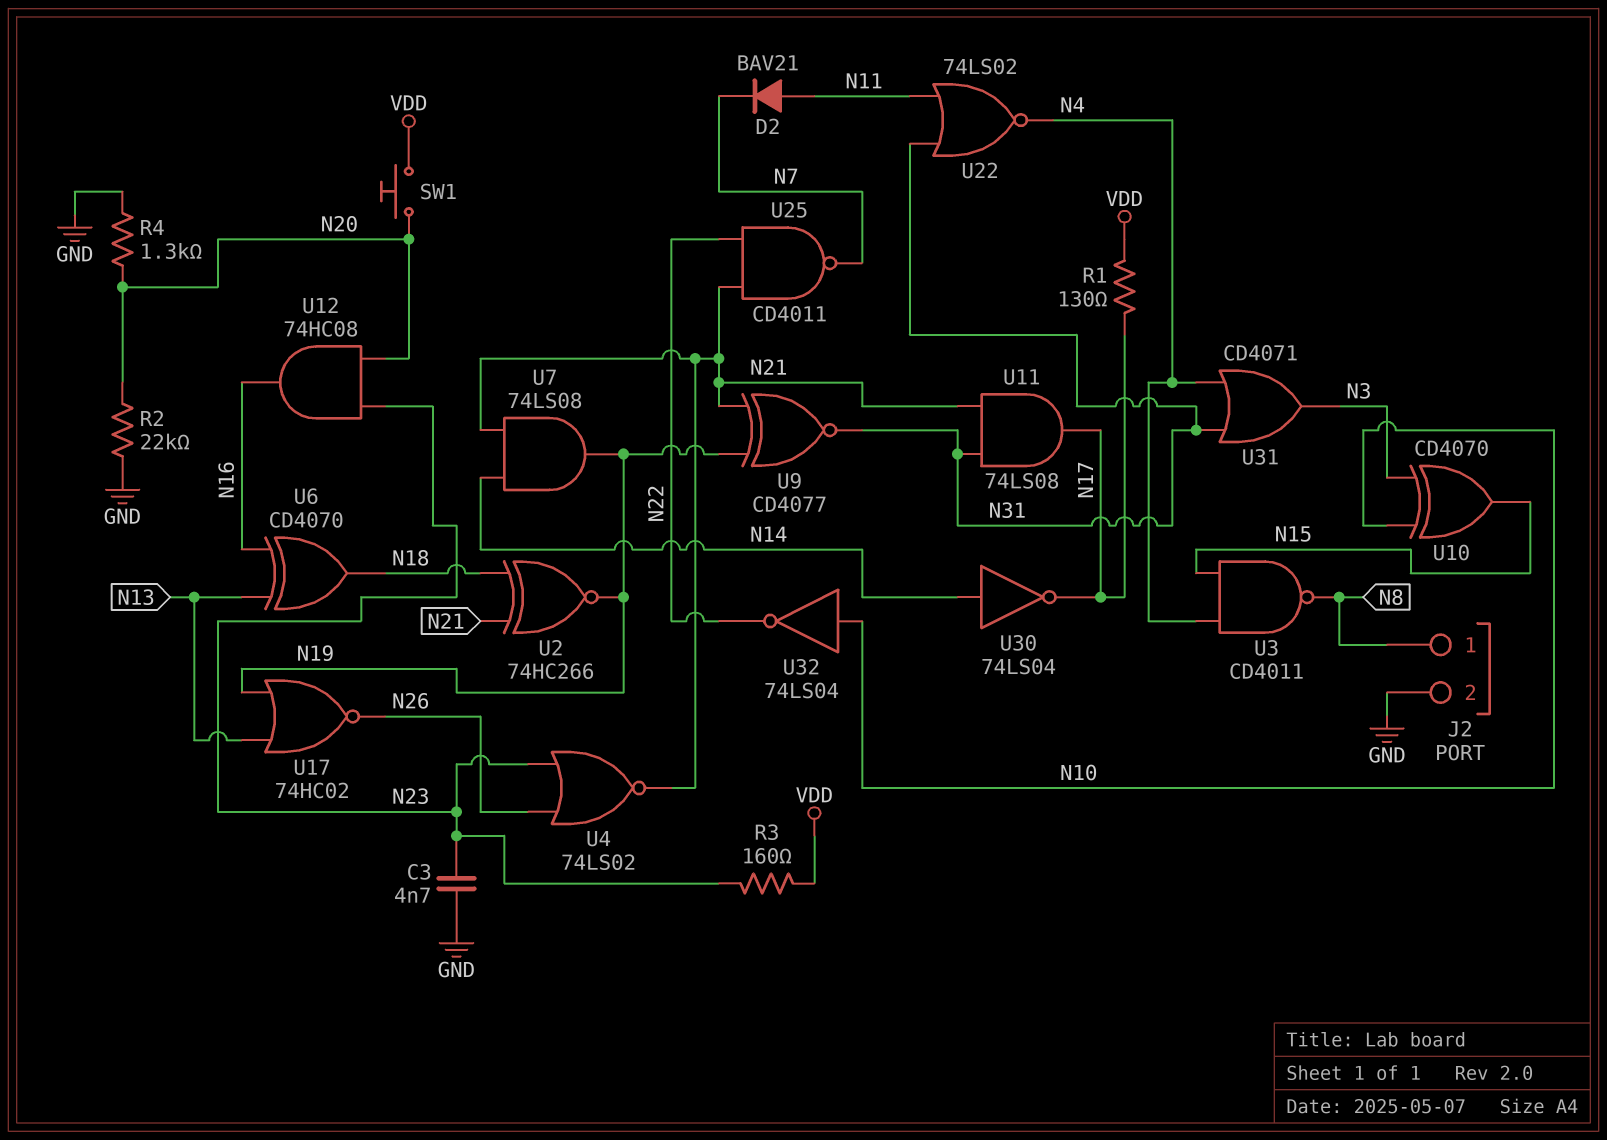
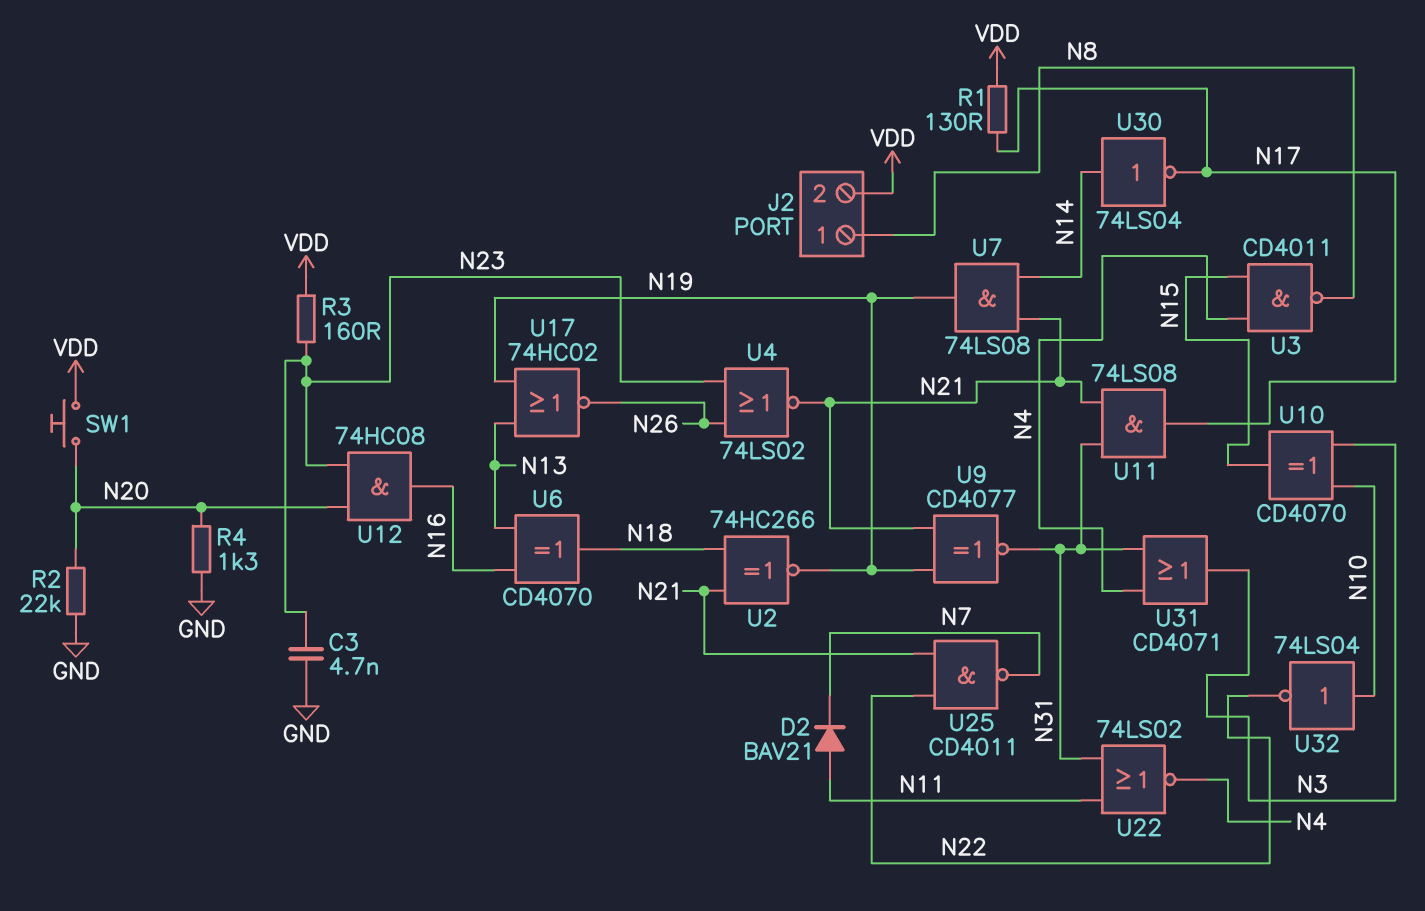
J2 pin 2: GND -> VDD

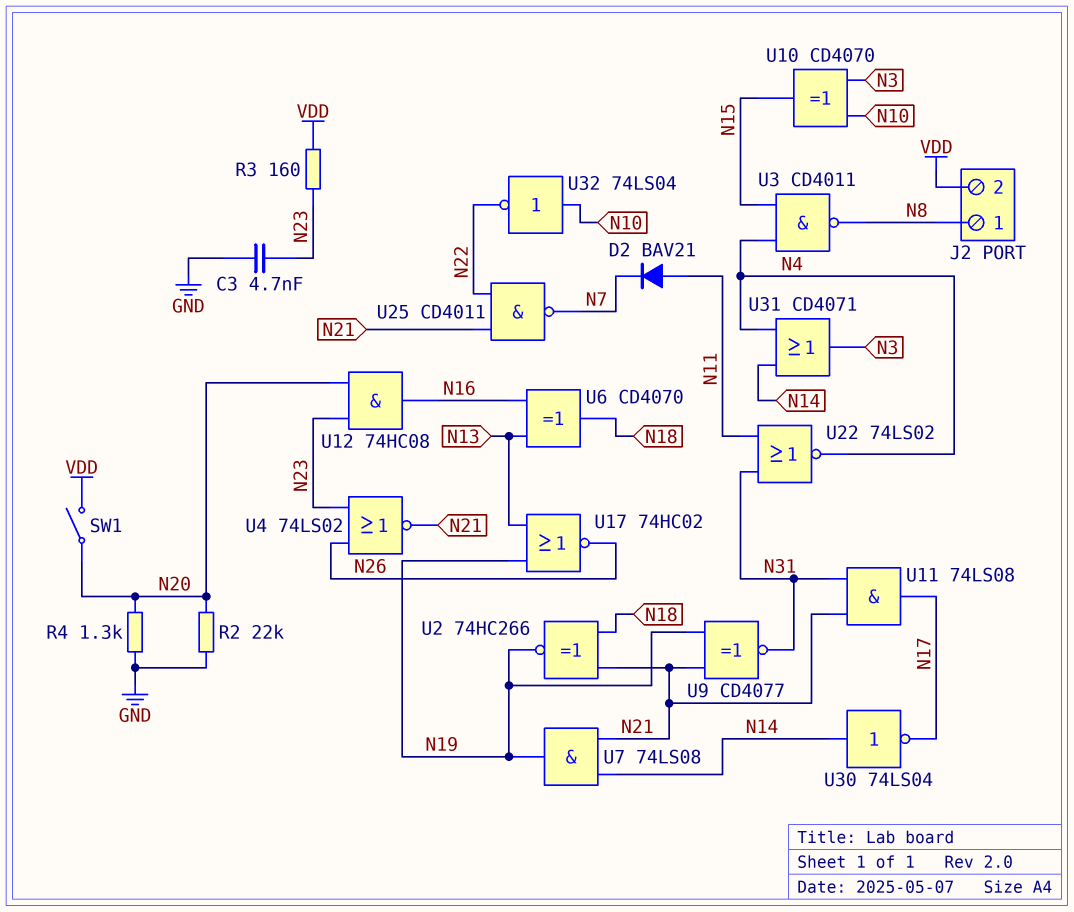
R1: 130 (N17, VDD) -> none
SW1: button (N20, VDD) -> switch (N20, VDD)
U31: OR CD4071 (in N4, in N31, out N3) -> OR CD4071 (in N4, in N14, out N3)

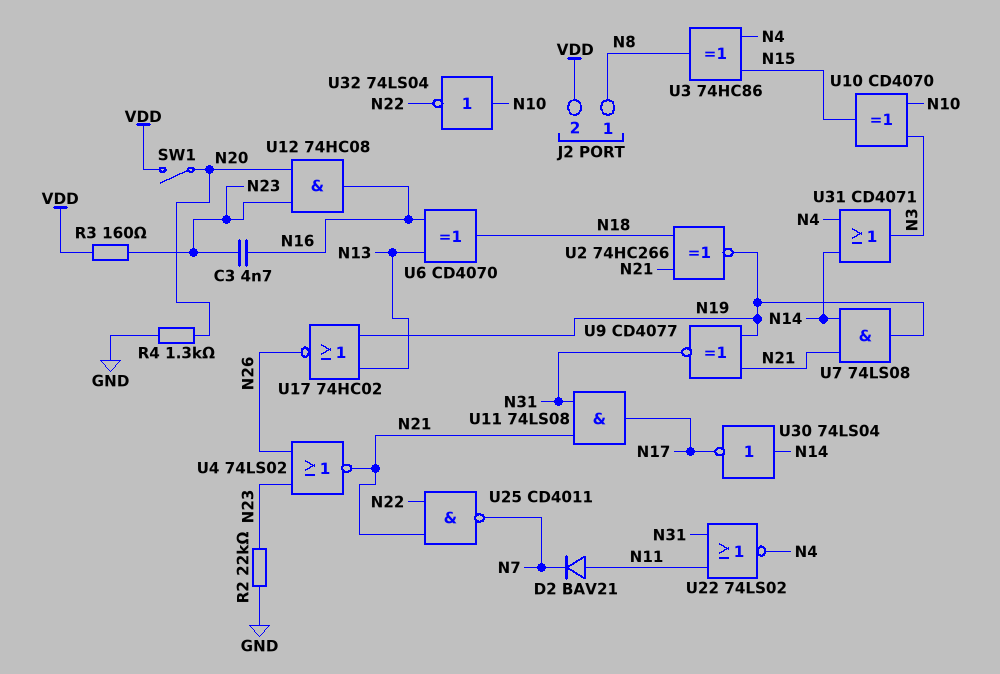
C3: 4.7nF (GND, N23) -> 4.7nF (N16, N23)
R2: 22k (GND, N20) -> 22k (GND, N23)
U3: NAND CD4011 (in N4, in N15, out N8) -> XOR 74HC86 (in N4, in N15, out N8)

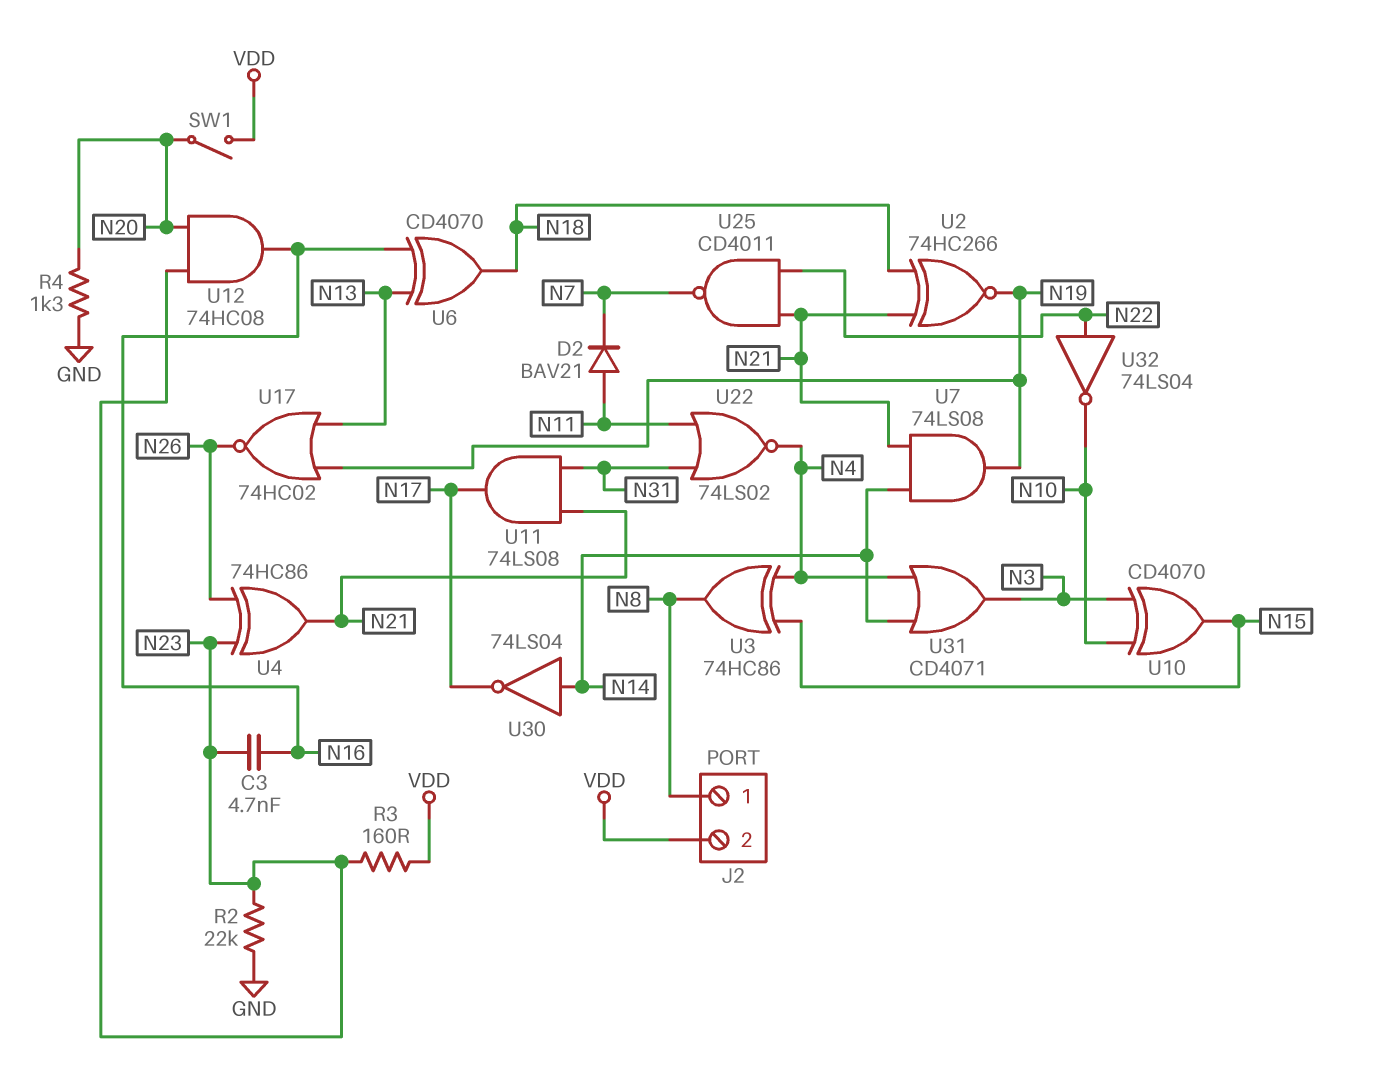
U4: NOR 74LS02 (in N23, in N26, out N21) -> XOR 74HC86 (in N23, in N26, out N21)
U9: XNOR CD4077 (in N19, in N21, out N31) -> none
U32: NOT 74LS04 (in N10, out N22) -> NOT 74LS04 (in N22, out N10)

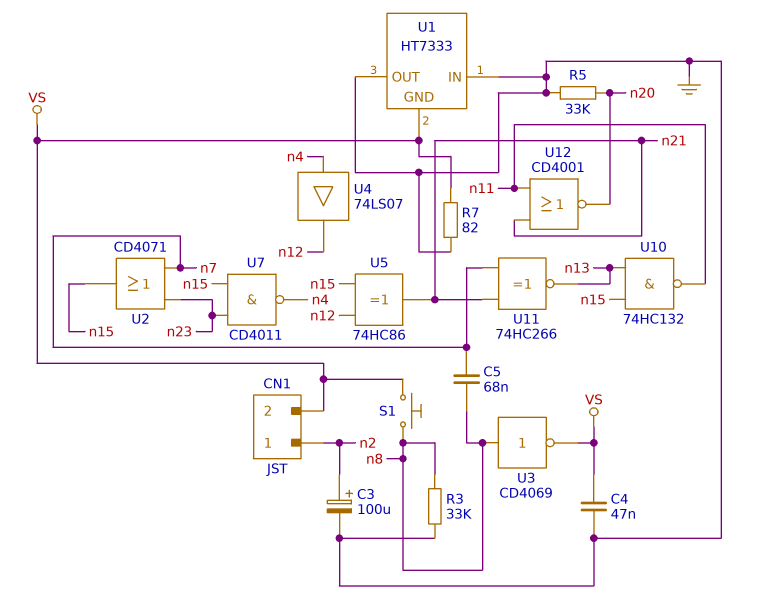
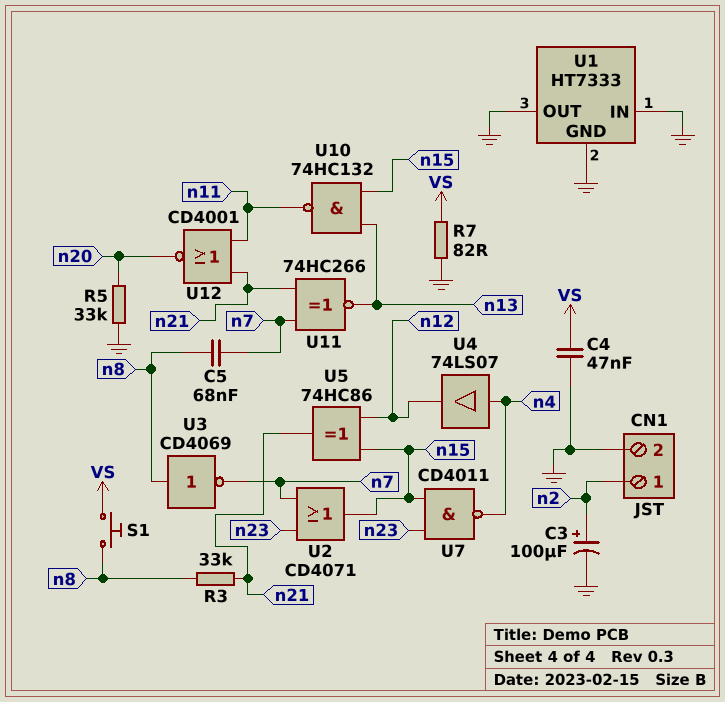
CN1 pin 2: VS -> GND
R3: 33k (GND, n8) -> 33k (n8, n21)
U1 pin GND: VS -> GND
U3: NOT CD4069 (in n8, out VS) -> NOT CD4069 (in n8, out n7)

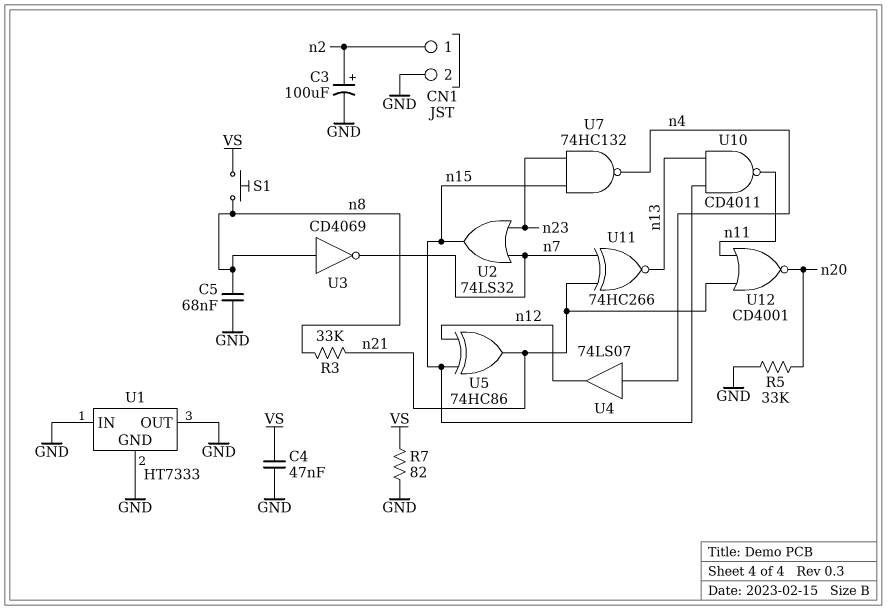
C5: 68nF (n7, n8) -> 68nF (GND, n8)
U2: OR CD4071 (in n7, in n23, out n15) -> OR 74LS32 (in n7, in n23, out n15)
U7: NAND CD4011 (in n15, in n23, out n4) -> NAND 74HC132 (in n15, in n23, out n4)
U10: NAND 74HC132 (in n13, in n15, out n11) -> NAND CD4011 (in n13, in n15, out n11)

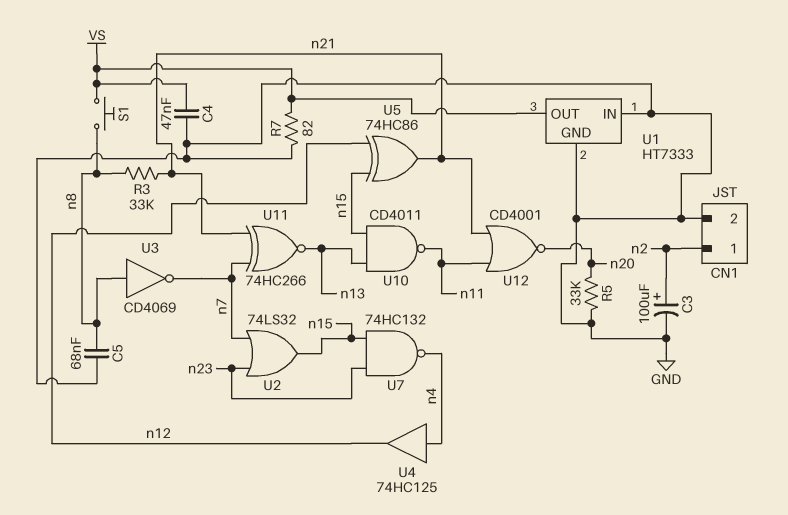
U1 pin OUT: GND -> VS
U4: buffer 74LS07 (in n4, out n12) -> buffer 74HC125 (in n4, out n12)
===============
### What is required
Skip the pictures and give the entries above again word for word.

### Answer for this exercise
J2 pin 2: GND -> VDD

R1: 130 (N17, VDD) -> none
SW1: button (N20, VDD) -> switch (N20, VDD)
U31: OR CD4071 (in N4, in N31, out N3) -> OR CD4071 (in N4, in N14, out N3)

C3: 4.7nF (GND, N23) -> 4.7nF (N16, N23)
R2: 22k (GND, N20) -> 22k (GND, N23)
U3: NAND CD4011 (in N4, in N15, out N8) -> XOR 74HC86 (in N4, in N15, out N8)

U4: NOR 74LS02 (in N23, in N26, out N21) -> XOR 74HC86 (in N23, in N26, out N21)
U9: XNOR CD4077 (in N19, in N21, out N31) -> none
U32: NOT 74LS04 (in N10, out N22) -> NOT 74LS04 (in N22, out N10)

CN1 pin 2: VS -> GND
R3: 33k (GND, n8) -> 33k (n8, n21)
U1 pin GND: VS -> GND
U3: NOT CD4069 (in n8, out VS) -> NOT CD4069 (in n8, out n7)

C5: 68nF (n7, n8) -> 68nF (GND, n8)
U2: OR CD4071 (in n7, in n23, out n15) -> OR 74LS32 (in n7, in n23, out n15)
U7: NAND CD4011 (in n15, in n23, out n4) -> NAND 74HC132 (in n15, in n23, out n4)
U10: NAND 74HC132 (in n13, in n15, out n11) -> NAND CD4011 (in n13, in n15, out n11)

U1 pin OUT: GND -> VS
U4: buffer 74LS07 (in n4, out n12) -> buffer 74HC125 (in n4, out n12)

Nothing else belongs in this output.